» Work instructions
Find every line below where the string "CHALICE" shows up, and copy those lines.

» Available records
□ □ □ □ □ □ □
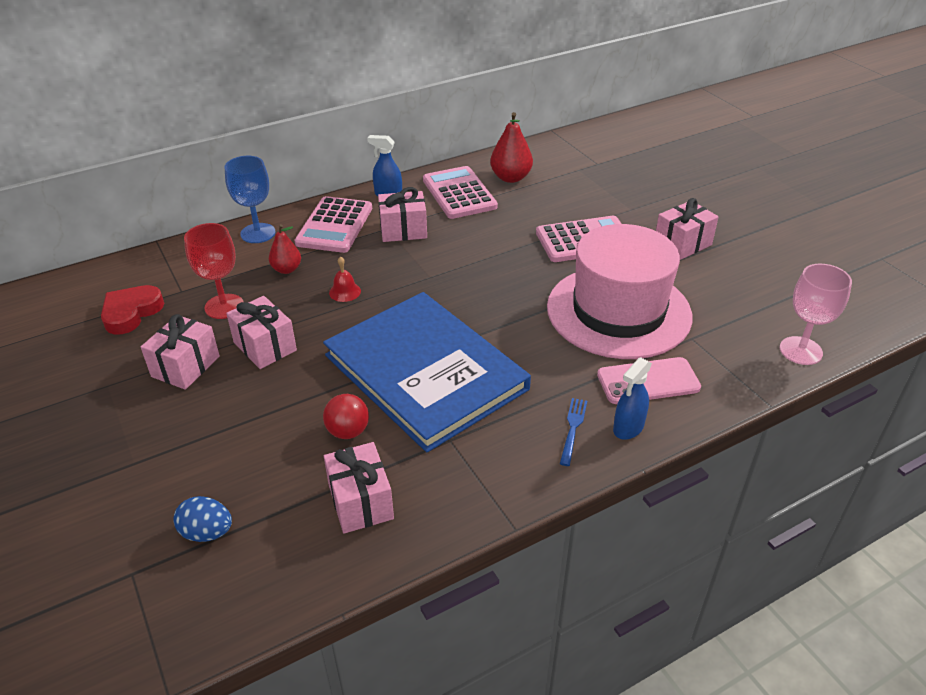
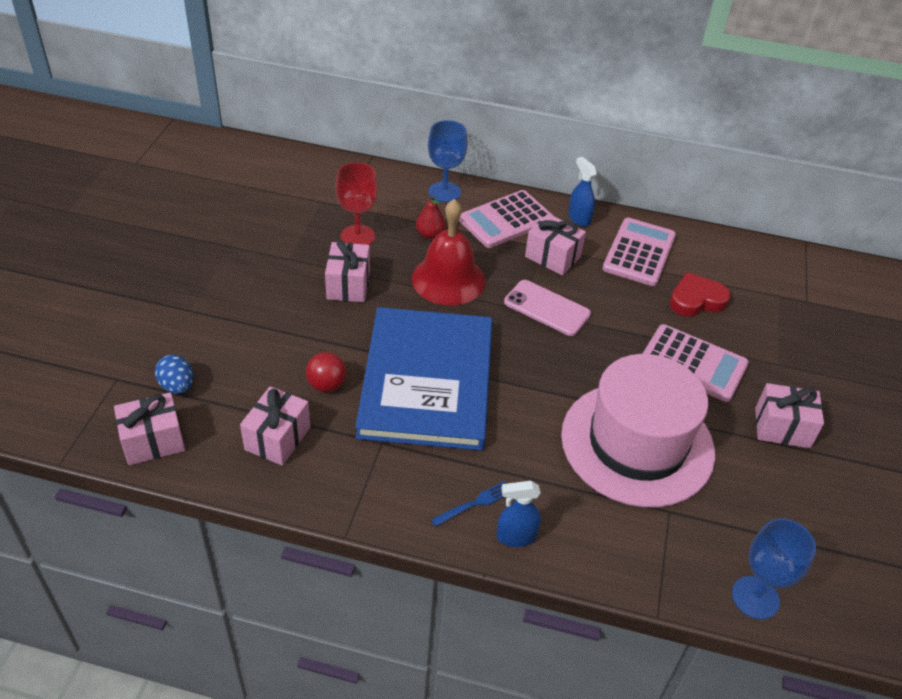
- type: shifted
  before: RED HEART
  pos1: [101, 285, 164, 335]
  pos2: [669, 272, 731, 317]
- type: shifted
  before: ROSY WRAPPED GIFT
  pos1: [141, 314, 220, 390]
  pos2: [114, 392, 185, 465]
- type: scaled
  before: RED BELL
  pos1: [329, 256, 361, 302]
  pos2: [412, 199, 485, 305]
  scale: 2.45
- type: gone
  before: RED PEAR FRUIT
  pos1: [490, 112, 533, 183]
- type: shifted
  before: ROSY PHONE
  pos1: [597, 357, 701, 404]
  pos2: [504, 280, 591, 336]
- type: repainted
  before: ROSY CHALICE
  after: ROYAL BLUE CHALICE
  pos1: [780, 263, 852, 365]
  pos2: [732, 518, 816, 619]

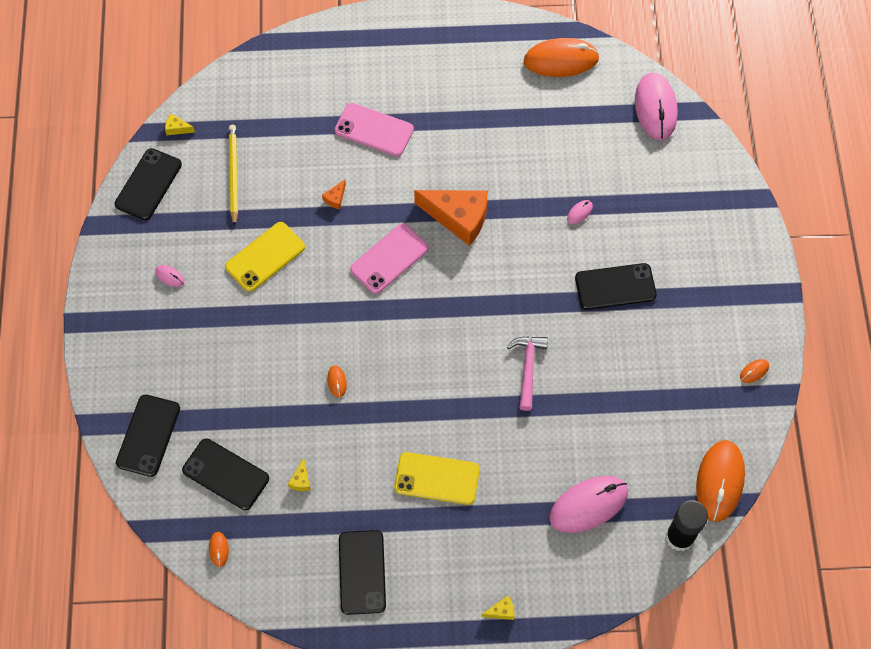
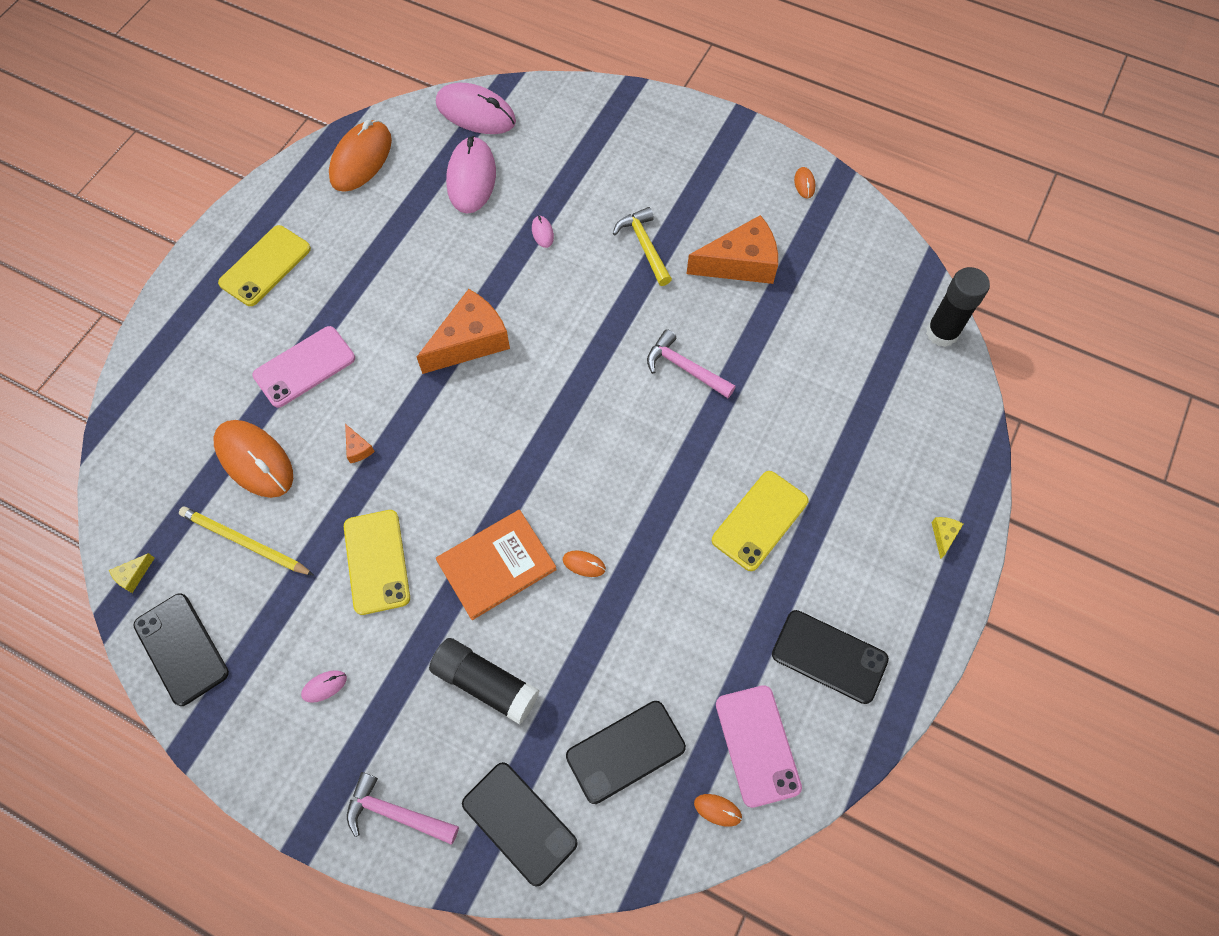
- type: gone
  before: GOLDEN CHEESE
  pos1: [288, 458, 310, 491]
- type: shifted
  before: ROSY PHONE
  pos1: [350, 223, 429, 294]
  pos2: [716, 685, 802, 808]
- type: shifted
  before: ROSY COMPUTER MOUSE
  pos1: [549, 476, 628, 533]
  pos2: [446, 136, 496, 214]
- type: swapped
  before: JET-BLACK PHONE
  after: GOLDEN CARPENTER'S HAMMER
  pos1: [575, 263, 657, 310]
  pos2: [613, 207, 672, 286]
- type: shifted
  before: ORANGE-COLOURED COMPUTER MOUSE
  pos1: [696, 440, 745, 522]
  pos2: [213, 420, 293, 498]
- type: new
  after: GOLDEN PHONE
  pos2: [218, 225, 311, 306]
- type: new
  after: ROSY CARPENTER'S HAMMER
  pos2: [347, 772, 459, 845]
- type: new
  after: JET-BLACK GLUE
  pos2: [429, 638, 539, 725]
- type: new
  after: ORANGE-COLOURED BOOK
  pos2: [436, 510, 557, 620]
- type: new
  after: ORANGE-COLOURED CHEESE
  pos2: [687, 215, 778, 284]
□ □ □ □ □ □ □
» Result of this task
  before: ROSY CHALICE
  after: ROYAL BLUE CHALICE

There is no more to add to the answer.